Exercise brief
Your answer should be a single number, the count of lines in the material with the string "orange".
"""
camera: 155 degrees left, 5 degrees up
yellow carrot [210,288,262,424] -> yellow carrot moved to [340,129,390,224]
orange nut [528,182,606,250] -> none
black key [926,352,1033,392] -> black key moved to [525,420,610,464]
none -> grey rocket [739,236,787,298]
"""
"""
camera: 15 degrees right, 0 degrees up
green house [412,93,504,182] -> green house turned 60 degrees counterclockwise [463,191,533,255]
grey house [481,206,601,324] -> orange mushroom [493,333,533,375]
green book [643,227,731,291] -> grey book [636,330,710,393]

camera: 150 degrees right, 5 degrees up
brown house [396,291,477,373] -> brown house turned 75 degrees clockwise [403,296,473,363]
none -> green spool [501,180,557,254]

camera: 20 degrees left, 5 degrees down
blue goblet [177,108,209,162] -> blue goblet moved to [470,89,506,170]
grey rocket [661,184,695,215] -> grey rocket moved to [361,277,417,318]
"""
Answer to this problem
2